» ABOUT THIS TASK
Skip the images and restate every line of the records exactly.

» PROVIDED MATERIAL
☆ ☆ ☆ ☆ ☆ ☆ ☆

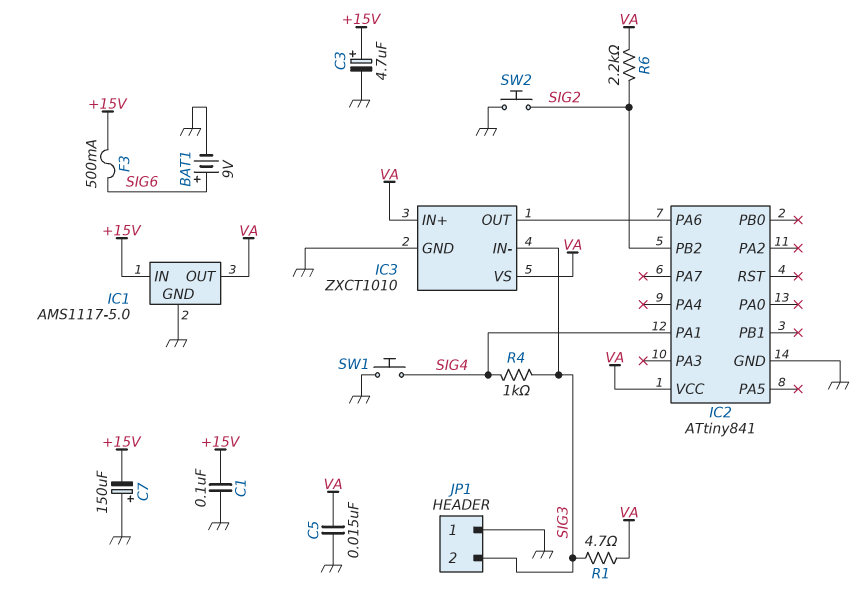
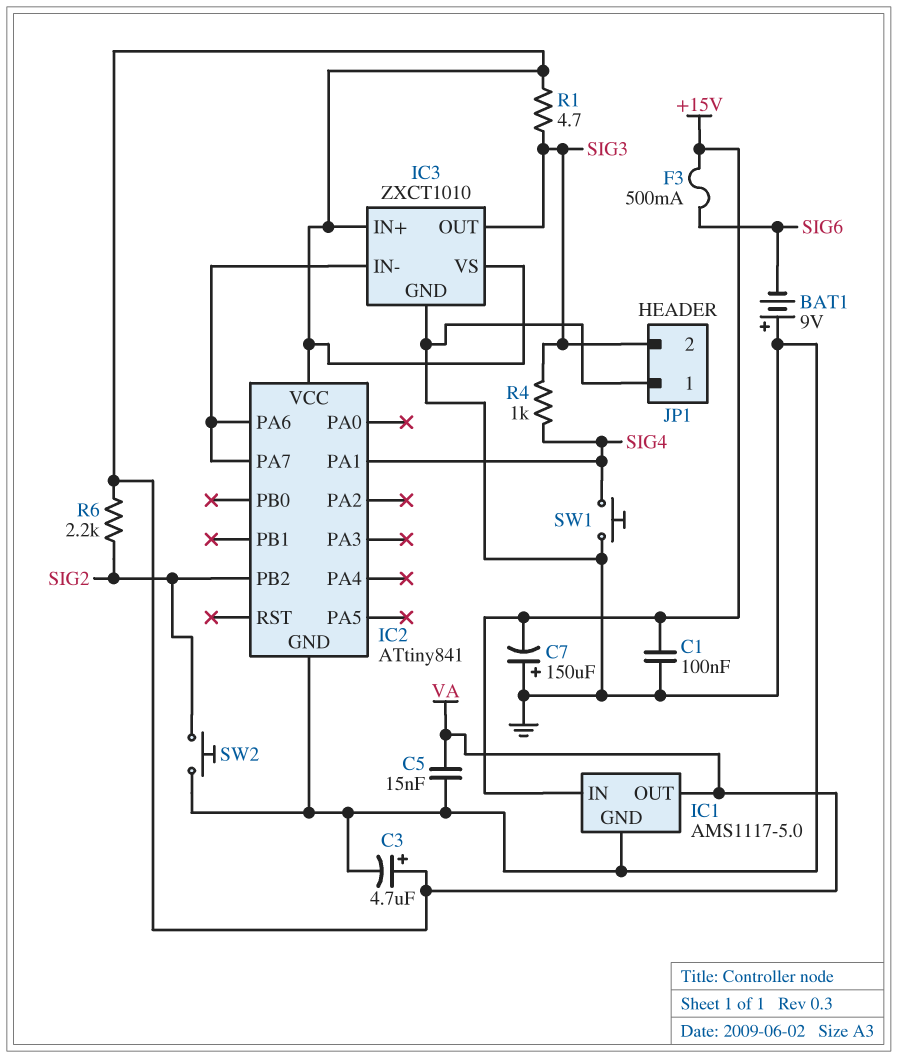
BAT1: 9V (plus SIG6, minus GND) -> 9V (plus GND, minus SIG6)
C3: 4.7uF (plus +15V, minus GND) -> 4.7uF (plus VA, minus GND)
IC2 pin PA7: none -> IC2/PA6
IC3 pin IN-: SIG3 -> IC2/PA6
IC3 pin OUT: IC2/PA6 -> SIG3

☆ ☆ ☆ ☆ ☆ ☆ ☆

» OUTPUT OF THE EXERCISE
BAT1: 9V (plus SIG6, minus GND) -> 9V (plus GND, minus SIG6)
C3: 4.7uF (plus +15V, minus GND) -> 4.7uF (plus VA, minus GND)
IC2 pin PA7: none -> IC2/PA6
IC3 pin IN-: SIG3 -> IC2/PA6
IC3 pin OUT: IC2/PA6 -> SIG3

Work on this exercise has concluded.